* **REQUIREMENT**: Images are to be omitted, and the rest of the records reproduced exactly.

[[ RECORDS TO PROCESS open ]]

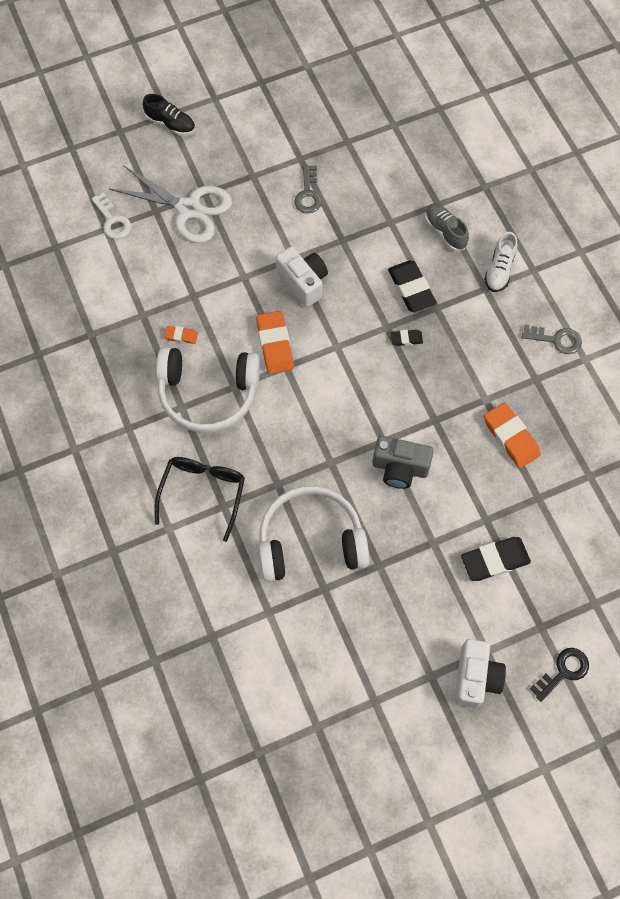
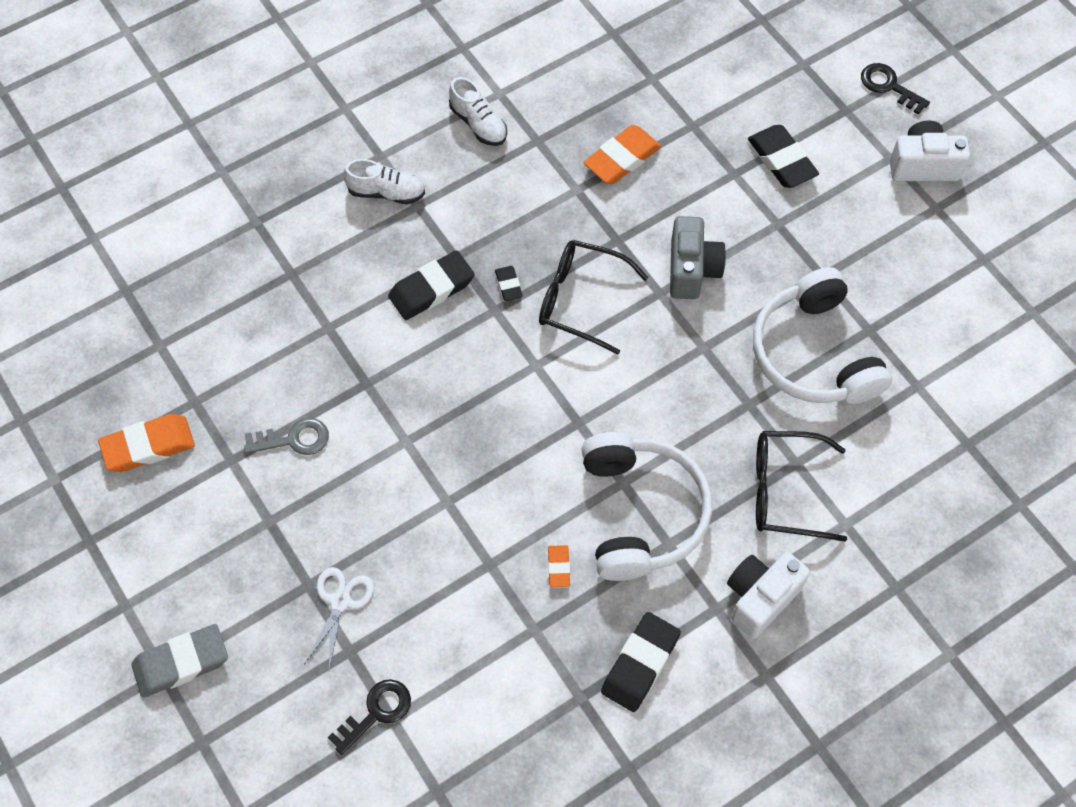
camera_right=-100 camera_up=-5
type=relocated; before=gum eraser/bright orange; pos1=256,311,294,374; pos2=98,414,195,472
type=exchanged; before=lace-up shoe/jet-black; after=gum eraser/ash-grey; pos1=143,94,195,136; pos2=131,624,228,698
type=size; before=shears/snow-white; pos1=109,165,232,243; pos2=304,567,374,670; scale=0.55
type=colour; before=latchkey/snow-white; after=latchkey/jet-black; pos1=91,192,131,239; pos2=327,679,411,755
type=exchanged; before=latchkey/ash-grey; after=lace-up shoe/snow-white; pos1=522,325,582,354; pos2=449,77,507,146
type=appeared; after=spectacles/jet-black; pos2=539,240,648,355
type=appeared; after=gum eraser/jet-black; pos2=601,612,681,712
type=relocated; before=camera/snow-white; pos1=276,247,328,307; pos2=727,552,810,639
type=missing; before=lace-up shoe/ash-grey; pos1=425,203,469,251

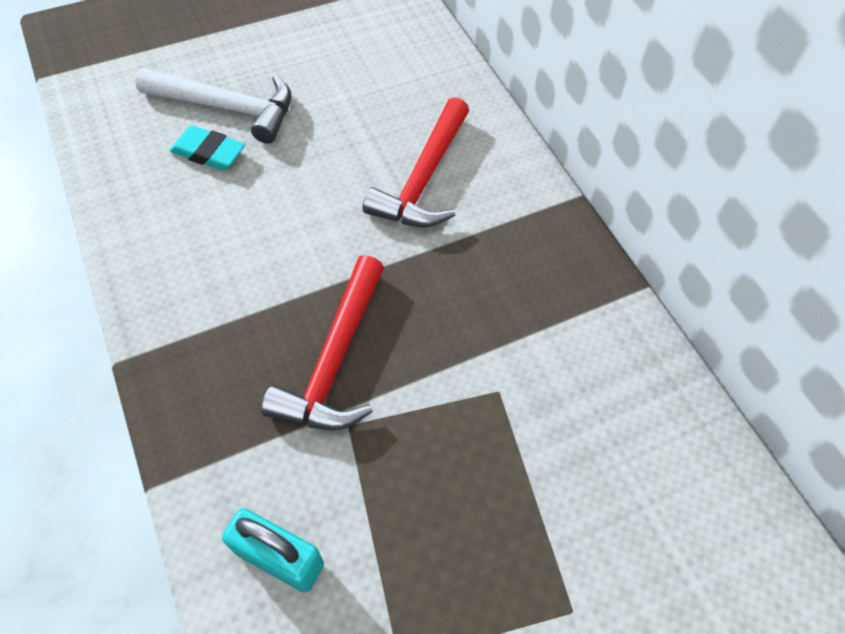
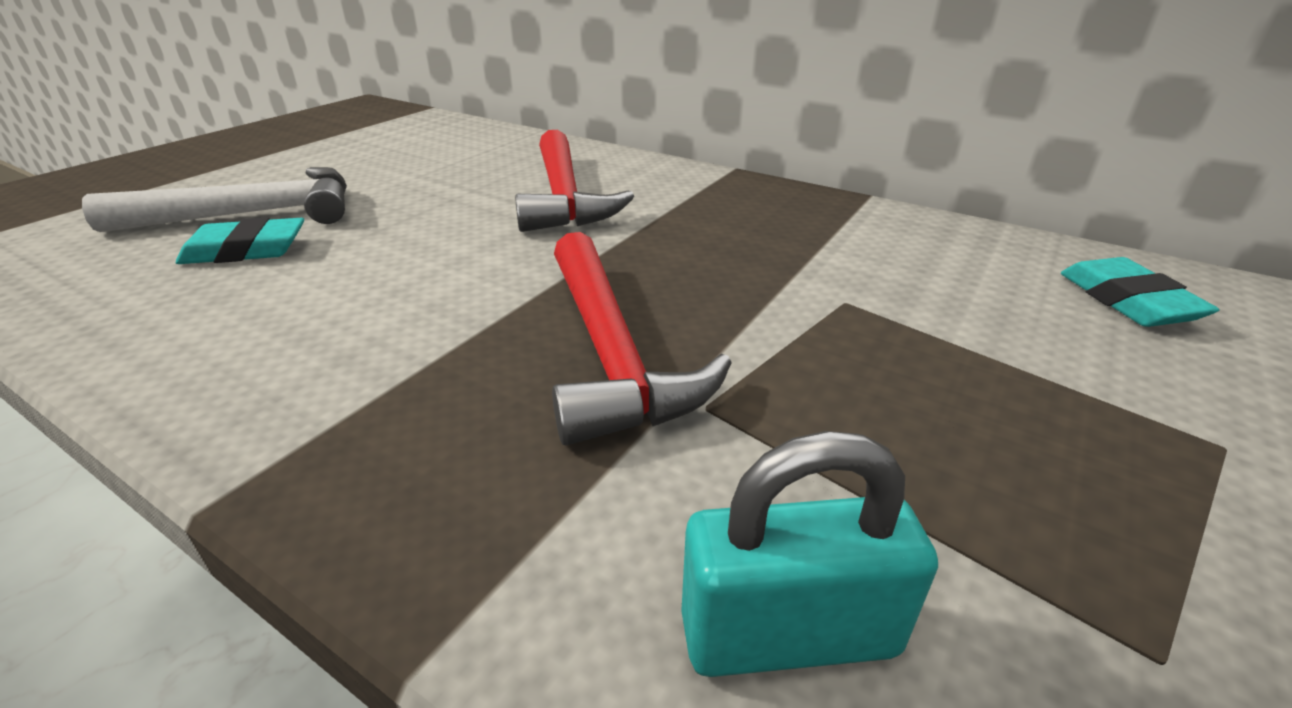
camera_right=-30 camera_up=-25
type=appeared; after=gum eraser/aqua; pos2=1061,257,1220,327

[[ RECORDS TO PROCESS closed ]]

* **ANSWER SPACE**:
camera_right=-100 camera_up=-5
type=relocated; before=gum eraser/bright orange; pos1=256,311,294,374; pos2=98,414,195,472
type=exchanged; before=lace-up shoe/jet-black; after=gum eraser/ash-grey; pos1=143,94,195,136; pos2=131,624,228,698
type=size; before=shears/snow-white; pos1=109,165,232,243; pos2=304,567,374,670; scale=0.55
type=colour; before=latchkey/snow-white; after=latchkey/jet-black; pos1=91,192,131,239; pos2=327,679,411,755
type=exchanged; before=latchkey/ash-grey; after=lace-up shoe/snow-white; pos1=522,325,582,354; pos2=449,77,507,146
type=appeared; after=spectacles/jet-black; pos2=539,240,648,355
type=appeared; after=gum eraser/jet-black; pos2=601,612,681,712
type=relocated; before=camera/snow-white; pos1=276,247,328,307; pos2=727,552,810,639
type=missing; before=lace-up shoe/ash-grey; pos1=425,203,469,251

camera_right=-30 camera_up=-25
type=appeared; after=gum eraser/aqua; pos2=1061,257,1220,327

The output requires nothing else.